## [Input records]
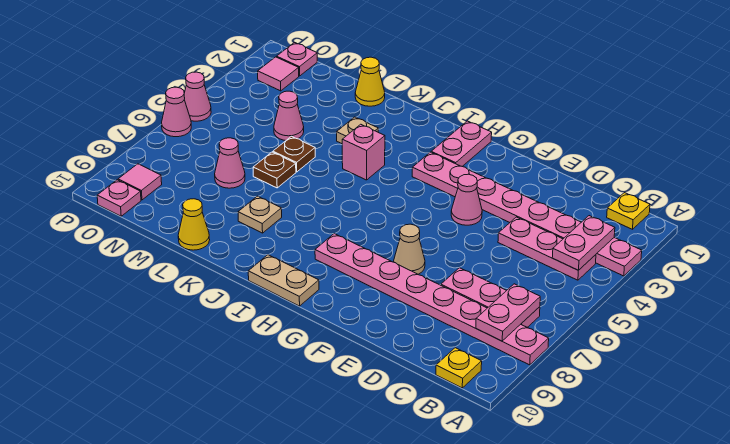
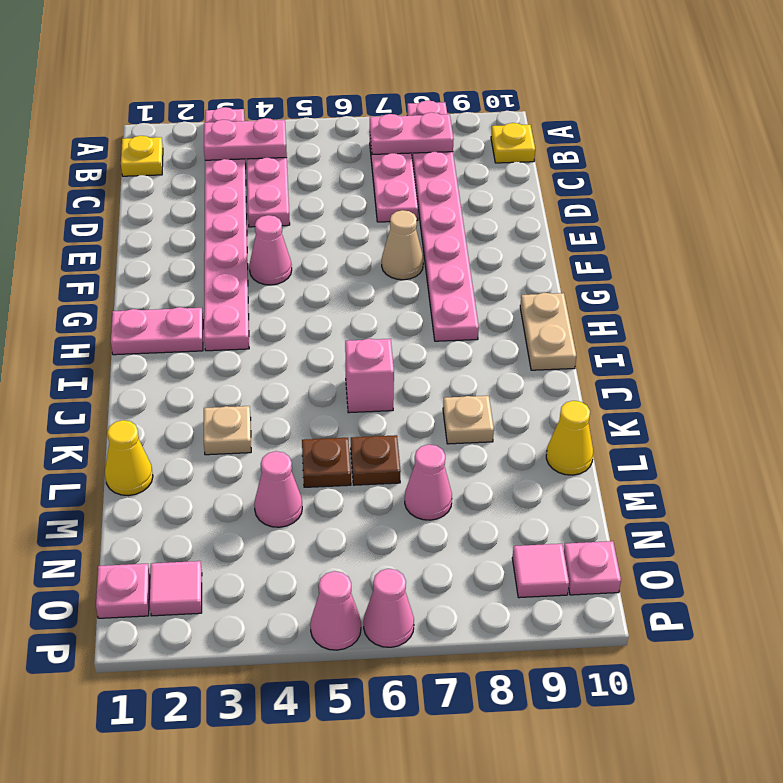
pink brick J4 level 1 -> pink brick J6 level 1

...

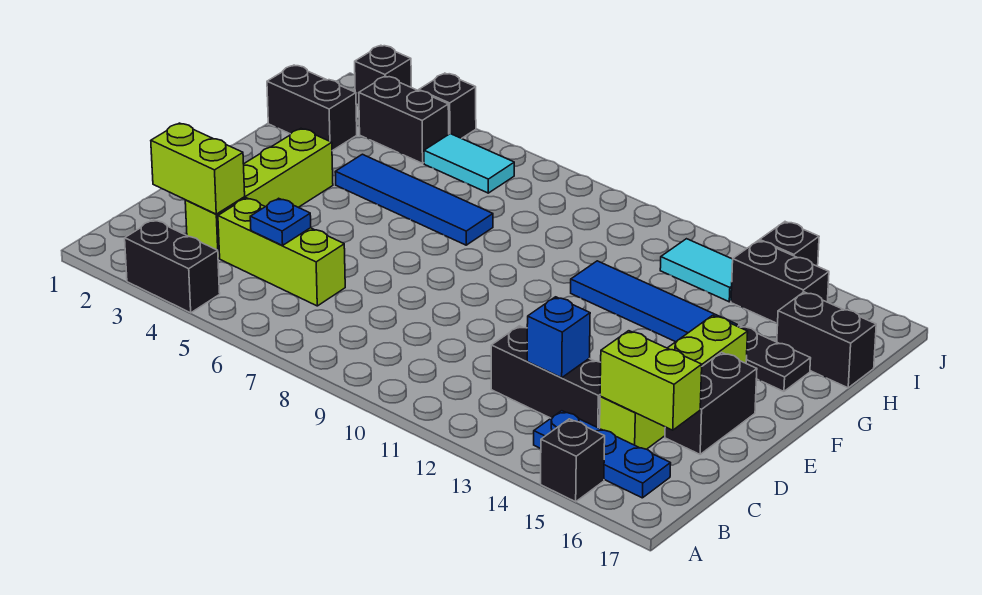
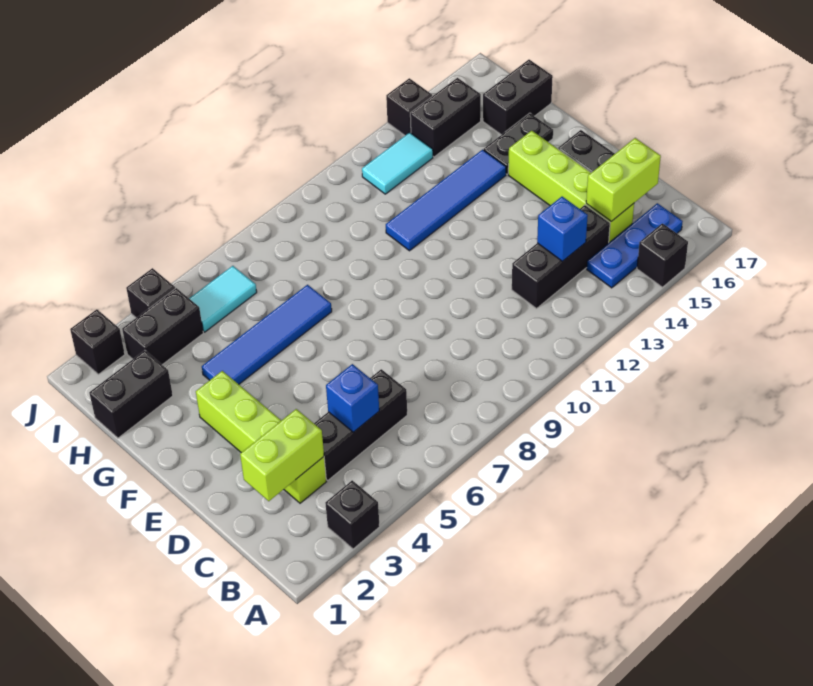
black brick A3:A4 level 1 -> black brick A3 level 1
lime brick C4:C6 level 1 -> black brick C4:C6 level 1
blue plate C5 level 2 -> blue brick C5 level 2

## [What needs to be done]
Go back to the listing above. Copy word for word the lines from the one with "lime brick C4:C6" through the one with "blue plate C5", and nothing more.

## [Reply to the exercise]
lime brick C4:C6 level 1 -> black brick C4:C6 level 1
blue plate C5 level 2 -> blue brick C5 level 2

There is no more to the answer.